**What you will do:**
Each line below that holds the string "cactus" counts once; report the total and nothing else.

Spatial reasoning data

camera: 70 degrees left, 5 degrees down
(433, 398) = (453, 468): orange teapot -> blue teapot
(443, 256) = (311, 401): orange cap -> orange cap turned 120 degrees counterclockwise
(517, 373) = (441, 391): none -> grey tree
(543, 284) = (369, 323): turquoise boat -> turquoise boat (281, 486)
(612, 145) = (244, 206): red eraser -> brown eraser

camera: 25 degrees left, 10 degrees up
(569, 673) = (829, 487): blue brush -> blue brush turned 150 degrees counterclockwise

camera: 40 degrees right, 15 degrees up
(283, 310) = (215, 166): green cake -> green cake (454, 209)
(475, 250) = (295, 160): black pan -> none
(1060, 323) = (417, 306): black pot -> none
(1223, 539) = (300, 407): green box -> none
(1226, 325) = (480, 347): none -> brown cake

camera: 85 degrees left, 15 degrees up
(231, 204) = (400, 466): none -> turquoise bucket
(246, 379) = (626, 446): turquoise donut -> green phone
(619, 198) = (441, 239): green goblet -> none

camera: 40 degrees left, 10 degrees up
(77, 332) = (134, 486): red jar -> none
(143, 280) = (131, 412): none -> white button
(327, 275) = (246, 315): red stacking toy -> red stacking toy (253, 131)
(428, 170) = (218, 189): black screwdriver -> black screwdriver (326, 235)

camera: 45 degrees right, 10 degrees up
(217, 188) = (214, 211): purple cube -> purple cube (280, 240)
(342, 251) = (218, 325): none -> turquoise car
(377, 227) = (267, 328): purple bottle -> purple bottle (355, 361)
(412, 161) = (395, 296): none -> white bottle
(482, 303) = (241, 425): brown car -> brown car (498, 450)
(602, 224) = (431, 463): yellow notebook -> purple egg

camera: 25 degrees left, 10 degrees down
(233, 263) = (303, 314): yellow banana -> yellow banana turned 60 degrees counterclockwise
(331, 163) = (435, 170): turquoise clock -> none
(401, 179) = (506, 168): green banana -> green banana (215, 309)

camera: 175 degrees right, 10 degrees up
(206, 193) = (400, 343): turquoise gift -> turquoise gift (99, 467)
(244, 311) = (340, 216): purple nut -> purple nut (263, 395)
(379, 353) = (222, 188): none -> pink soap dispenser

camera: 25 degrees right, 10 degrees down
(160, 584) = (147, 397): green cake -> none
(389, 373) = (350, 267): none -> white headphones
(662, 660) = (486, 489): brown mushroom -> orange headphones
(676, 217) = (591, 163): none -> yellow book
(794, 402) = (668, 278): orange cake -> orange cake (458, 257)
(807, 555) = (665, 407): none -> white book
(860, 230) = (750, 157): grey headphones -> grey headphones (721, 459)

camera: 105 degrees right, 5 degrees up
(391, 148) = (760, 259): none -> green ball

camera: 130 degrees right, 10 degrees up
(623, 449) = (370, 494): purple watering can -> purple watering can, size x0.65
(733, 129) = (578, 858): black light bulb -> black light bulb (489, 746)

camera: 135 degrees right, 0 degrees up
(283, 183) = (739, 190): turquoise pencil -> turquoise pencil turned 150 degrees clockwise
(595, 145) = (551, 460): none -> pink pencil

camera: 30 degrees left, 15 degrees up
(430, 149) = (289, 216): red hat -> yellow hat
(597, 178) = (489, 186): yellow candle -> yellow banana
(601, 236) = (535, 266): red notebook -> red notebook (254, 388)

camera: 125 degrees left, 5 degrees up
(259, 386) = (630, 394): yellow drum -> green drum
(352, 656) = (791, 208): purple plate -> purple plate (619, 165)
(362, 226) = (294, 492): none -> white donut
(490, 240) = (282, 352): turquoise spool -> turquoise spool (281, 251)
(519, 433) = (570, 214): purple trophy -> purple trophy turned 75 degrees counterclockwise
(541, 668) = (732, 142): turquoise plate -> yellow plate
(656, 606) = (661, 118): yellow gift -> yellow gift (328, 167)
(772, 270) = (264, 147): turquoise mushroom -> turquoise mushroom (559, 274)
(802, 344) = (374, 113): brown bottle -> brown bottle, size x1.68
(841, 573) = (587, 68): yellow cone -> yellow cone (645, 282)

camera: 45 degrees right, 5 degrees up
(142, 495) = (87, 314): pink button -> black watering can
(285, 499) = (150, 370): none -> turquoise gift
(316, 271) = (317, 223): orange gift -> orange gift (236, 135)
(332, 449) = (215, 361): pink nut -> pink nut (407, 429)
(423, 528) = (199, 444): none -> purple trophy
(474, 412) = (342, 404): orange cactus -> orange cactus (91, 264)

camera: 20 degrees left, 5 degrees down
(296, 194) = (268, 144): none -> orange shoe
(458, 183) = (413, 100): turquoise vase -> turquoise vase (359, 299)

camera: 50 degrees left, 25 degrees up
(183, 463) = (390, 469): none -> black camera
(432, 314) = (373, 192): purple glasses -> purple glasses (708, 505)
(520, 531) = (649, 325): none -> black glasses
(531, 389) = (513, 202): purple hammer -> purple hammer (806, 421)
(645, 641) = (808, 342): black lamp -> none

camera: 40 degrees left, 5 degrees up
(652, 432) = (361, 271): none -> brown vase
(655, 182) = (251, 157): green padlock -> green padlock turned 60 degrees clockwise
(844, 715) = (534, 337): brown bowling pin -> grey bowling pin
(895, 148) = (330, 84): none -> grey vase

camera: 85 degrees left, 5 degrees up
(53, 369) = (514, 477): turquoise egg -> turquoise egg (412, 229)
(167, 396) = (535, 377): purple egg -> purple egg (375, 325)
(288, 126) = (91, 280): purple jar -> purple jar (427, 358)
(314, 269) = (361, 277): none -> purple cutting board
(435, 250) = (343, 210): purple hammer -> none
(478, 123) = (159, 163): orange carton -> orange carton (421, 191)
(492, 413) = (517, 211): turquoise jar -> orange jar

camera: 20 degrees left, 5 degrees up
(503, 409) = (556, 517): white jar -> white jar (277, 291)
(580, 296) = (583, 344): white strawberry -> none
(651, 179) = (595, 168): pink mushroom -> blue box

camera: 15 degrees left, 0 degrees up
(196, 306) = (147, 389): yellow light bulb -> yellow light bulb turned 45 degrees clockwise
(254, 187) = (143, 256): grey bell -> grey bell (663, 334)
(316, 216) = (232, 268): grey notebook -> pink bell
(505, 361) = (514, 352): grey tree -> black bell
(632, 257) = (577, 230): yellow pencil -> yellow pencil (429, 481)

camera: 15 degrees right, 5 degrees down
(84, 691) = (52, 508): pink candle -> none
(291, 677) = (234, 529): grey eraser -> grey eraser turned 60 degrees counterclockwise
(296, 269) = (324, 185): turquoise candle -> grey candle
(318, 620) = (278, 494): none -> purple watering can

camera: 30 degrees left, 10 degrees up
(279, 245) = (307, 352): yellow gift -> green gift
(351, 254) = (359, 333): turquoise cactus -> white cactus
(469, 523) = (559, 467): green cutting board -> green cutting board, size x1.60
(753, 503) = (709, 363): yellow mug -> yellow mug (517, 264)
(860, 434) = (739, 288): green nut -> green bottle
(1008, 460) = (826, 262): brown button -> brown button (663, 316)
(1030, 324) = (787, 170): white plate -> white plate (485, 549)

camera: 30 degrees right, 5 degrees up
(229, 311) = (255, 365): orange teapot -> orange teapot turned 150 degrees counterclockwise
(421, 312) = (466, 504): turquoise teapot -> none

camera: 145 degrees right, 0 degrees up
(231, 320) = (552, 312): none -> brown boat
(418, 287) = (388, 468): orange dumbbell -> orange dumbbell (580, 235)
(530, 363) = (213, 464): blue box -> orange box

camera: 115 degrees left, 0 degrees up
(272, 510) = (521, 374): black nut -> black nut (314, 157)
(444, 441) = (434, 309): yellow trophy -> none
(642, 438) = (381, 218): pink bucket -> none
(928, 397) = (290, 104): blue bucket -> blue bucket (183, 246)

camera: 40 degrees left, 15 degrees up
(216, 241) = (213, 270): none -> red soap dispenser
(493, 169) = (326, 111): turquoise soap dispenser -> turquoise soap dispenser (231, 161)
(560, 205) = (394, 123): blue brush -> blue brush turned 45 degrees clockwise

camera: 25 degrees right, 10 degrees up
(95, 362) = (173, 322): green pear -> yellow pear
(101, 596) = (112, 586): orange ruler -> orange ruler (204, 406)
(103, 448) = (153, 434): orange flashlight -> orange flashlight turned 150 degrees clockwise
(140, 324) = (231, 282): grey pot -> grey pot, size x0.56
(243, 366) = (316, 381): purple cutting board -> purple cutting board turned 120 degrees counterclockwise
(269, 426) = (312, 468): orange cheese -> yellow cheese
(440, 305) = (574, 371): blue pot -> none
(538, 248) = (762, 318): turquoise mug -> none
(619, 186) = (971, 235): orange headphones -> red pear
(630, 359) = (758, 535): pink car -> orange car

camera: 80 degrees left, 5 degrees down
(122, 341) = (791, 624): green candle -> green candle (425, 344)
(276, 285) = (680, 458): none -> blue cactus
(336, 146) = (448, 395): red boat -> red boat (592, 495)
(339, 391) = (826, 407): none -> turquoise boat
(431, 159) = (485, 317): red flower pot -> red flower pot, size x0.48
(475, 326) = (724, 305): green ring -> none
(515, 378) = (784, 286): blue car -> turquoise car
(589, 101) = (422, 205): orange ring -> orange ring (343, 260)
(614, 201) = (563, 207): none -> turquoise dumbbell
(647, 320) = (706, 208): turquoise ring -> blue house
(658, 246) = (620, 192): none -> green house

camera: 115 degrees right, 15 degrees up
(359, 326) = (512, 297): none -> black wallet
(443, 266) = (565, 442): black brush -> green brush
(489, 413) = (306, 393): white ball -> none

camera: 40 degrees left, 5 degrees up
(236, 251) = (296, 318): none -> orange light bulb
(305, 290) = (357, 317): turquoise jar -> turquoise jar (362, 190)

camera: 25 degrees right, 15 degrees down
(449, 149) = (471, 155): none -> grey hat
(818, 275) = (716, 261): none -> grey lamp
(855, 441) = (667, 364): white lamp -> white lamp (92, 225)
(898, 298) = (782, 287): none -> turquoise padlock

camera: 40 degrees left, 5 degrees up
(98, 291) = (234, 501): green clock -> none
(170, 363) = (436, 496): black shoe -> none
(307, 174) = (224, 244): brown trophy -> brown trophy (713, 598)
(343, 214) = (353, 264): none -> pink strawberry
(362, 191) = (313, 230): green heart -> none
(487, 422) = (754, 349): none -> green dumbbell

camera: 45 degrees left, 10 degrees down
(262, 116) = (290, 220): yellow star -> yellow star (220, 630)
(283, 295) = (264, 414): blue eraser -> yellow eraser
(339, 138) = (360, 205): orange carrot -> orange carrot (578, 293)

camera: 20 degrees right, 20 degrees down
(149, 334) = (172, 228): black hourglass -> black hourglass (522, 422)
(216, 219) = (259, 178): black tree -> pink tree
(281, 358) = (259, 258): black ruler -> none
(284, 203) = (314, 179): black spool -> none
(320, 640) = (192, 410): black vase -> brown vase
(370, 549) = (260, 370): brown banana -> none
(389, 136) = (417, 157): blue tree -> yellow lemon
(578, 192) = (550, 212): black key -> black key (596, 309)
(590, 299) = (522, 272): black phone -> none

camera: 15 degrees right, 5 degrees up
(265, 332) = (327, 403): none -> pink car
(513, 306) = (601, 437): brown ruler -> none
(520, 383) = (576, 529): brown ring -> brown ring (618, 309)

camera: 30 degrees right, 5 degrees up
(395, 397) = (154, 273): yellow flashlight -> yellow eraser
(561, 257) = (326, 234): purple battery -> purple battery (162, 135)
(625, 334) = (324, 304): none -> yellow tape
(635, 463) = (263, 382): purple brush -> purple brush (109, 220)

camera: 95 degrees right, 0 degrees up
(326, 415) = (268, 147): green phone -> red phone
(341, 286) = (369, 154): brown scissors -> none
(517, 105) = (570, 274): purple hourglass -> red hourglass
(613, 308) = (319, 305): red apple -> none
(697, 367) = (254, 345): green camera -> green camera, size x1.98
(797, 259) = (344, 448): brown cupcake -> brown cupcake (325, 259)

**Written answer:**
3